• _Your task_
Give back the line below containing "black semicircle: (393, 24)" and every later line, exactly.

Shape state transition data
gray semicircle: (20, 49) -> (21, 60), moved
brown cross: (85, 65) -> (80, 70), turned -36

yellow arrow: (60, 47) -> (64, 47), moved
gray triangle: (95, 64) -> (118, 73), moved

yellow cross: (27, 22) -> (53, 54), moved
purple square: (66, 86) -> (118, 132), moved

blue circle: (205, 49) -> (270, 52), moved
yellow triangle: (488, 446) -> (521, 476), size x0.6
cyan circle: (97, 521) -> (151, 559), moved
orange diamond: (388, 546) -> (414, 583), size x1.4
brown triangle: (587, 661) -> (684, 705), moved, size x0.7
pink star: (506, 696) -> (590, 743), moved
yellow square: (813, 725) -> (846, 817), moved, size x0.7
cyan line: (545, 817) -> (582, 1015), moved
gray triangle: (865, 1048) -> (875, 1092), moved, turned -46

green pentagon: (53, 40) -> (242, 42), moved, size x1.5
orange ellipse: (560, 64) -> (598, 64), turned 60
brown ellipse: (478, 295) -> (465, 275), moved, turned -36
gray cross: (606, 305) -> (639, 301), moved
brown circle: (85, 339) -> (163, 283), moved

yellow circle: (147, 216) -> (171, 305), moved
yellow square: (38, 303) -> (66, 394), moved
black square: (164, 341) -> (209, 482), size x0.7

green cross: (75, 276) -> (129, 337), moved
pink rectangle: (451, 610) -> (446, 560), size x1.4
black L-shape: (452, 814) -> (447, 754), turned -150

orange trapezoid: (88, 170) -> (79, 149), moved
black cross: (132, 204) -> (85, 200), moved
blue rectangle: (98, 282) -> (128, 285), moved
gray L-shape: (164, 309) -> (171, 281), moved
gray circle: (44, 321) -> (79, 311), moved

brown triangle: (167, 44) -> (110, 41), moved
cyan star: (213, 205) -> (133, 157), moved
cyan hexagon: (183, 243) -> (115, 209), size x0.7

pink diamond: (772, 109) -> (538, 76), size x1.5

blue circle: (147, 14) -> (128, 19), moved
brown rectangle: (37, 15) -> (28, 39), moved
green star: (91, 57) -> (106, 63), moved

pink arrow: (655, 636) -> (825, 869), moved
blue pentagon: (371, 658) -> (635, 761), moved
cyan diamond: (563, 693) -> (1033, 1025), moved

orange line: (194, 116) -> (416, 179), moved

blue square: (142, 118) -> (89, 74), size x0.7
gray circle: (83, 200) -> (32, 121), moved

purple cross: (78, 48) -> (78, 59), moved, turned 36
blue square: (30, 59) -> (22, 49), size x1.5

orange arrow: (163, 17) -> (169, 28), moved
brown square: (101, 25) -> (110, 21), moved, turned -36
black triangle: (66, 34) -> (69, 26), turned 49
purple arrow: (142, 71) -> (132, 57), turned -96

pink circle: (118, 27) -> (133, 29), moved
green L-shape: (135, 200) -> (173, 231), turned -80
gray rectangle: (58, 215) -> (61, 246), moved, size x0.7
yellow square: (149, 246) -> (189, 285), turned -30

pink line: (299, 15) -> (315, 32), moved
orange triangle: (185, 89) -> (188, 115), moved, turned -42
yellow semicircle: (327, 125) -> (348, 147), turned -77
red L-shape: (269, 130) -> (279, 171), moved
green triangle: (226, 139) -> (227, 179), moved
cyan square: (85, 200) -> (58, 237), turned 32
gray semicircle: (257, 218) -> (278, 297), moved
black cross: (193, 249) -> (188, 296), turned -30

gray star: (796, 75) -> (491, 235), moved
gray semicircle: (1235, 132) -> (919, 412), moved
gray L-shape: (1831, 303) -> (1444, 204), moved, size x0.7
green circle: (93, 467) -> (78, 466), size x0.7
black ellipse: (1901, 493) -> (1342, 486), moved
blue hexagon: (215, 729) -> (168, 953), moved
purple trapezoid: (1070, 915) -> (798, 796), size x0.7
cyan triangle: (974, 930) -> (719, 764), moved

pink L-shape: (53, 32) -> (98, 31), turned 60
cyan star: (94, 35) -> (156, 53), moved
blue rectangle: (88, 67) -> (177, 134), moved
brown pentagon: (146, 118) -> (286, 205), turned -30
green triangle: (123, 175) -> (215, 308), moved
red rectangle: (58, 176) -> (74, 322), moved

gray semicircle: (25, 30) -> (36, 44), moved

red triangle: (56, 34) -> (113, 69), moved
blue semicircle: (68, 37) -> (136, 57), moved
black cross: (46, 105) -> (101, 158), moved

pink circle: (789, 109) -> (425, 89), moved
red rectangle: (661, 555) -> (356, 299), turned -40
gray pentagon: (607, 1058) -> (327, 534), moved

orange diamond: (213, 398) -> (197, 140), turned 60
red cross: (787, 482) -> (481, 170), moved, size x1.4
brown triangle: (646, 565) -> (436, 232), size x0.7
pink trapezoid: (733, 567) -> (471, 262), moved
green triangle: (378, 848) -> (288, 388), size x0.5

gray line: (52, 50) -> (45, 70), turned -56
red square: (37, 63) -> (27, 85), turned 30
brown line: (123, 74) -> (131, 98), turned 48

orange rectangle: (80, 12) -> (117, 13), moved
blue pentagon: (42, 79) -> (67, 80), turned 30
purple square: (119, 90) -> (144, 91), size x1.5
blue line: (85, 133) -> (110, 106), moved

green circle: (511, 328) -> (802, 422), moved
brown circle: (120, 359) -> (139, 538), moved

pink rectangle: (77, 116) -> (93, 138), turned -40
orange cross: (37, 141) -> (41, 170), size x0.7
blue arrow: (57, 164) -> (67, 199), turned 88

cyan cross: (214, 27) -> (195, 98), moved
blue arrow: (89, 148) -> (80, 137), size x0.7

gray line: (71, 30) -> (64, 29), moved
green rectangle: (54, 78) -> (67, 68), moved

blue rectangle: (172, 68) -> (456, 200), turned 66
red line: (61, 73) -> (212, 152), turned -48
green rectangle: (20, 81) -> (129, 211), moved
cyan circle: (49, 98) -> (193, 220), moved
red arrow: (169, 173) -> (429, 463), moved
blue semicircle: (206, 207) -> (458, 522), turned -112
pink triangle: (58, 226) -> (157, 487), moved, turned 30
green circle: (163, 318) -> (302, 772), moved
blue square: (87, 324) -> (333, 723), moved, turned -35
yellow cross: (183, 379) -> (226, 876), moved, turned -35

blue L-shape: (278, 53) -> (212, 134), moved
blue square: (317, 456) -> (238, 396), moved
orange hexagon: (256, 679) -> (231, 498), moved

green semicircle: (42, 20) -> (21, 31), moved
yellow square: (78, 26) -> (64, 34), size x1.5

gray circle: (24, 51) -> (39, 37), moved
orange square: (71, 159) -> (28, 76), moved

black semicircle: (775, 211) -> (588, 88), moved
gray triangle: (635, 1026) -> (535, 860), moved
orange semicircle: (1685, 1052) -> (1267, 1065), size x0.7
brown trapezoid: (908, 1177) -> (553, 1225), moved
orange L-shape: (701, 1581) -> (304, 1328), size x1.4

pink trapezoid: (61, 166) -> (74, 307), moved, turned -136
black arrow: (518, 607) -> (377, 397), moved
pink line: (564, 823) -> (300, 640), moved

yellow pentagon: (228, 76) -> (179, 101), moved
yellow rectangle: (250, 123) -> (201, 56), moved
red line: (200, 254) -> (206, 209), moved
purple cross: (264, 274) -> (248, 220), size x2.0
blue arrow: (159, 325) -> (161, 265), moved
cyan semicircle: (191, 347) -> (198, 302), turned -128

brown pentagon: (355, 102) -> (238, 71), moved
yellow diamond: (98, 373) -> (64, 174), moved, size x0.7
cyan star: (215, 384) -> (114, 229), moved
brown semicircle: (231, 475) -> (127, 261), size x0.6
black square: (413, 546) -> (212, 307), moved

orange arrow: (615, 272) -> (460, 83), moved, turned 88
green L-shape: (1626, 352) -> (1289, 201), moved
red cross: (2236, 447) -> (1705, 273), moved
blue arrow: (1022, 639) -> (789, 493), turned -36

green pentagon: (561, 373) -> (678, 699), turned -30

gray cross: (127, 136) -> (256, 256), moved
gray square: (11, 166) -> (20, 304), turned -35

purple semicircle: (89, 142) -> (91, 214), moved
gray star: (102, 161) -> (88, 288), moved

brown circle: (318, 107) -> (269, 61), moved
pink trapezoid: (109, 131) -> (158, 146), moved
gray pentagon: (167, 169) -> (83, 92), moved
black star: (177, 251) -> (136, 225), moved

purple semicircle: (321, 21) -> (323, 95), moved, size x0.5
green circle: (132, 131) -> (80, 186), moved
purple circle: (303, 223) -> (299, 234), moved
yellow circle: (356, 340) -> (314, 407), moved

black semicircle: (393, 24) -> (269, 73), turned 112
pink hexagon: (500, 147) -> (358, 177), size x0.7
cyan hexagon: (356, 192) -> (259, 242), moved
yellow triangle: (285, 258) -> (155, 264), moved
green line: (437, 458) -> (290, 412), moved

• _Task result_
black semicircle: (393, 24) -> (269, 73), turned 112
pink hexagon: (500, 147) -> (358, 177), size x0.7
cyan hexagon: (356, 192) -> (259, 242), moved
yellow triangle: (285, 258) -> (155, 264), moved
green line: (437, 458) -> (290, 412), moved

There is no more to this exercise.